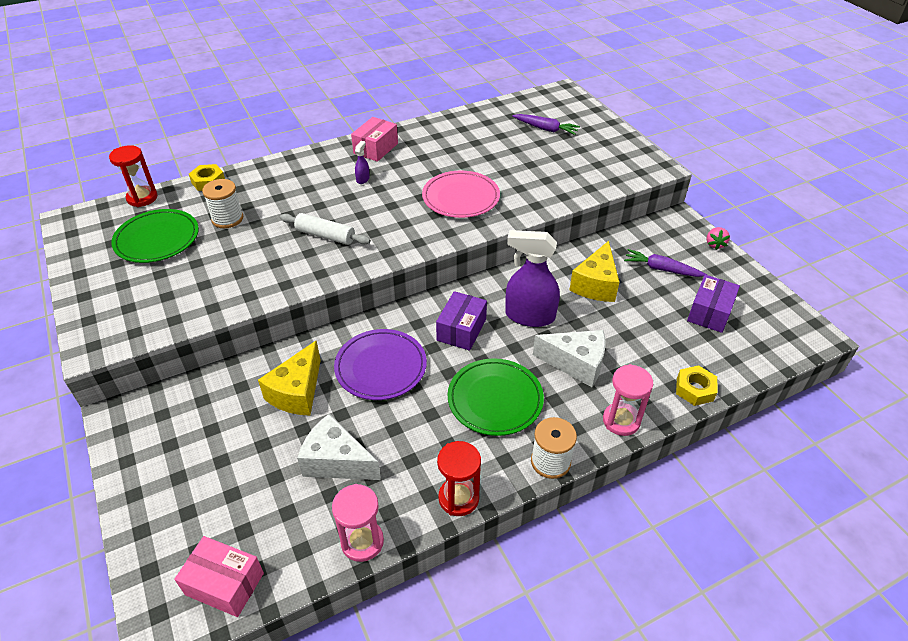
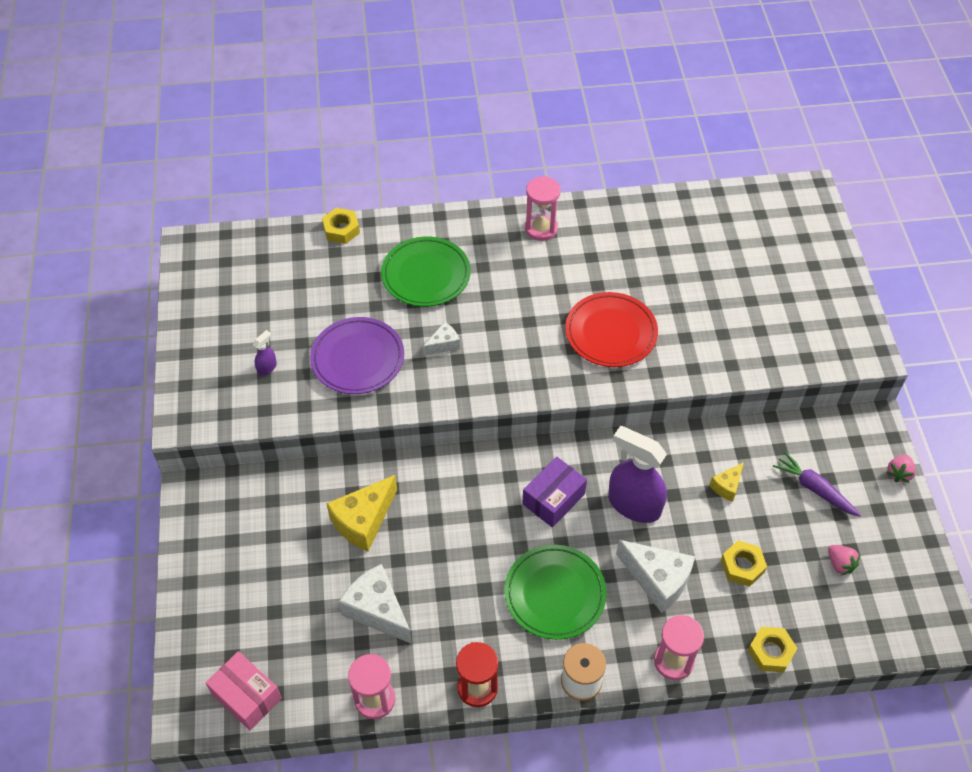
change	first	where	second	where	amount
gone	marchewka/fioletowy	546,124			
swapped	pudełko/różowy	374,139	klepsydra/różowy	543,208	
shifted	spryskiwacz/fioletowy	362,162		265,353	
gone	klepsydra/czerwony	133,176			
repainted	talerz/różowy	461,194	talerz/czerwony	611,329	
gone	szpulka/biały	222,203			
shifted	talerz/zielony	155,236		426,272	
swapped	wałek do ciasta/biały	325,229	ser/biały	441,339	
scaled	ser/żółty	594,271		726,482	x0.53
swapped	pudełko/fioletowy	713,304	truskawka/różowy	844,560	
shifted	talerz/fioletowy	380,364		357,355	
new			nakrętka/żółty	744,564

Your goal
Write out the records exactly. Do not carry the pictures over.

Response to this task
change	first	where	second	where	amount
gone	marchewka/fioletowy	546,124			
swapped	pudełko/różowy	374,139	klepsydra/różowy	543,208	
shifted	spryskiwacz/fioletowy	362,162		265,353	
gone	klepsydra/czerwony	133,176			
repainted	talerz/różowy	461,194	talerz/czerwony	611,329	
gone	szpulka/biały	222,203			
shifted	talerz/zielony	155,236		426,272	
swapped	wałek do ciasta/biały	325,229	ser/biały	441,339	
scaled	ser/żółty	594,271		726,482	x0.53
swapped	pudełko/fioletowy	713,304	truskawka/różowy	844,560	
shifted	talerz/fioletowy	380,364		357,355	
new			nakrętka/żółty	744,564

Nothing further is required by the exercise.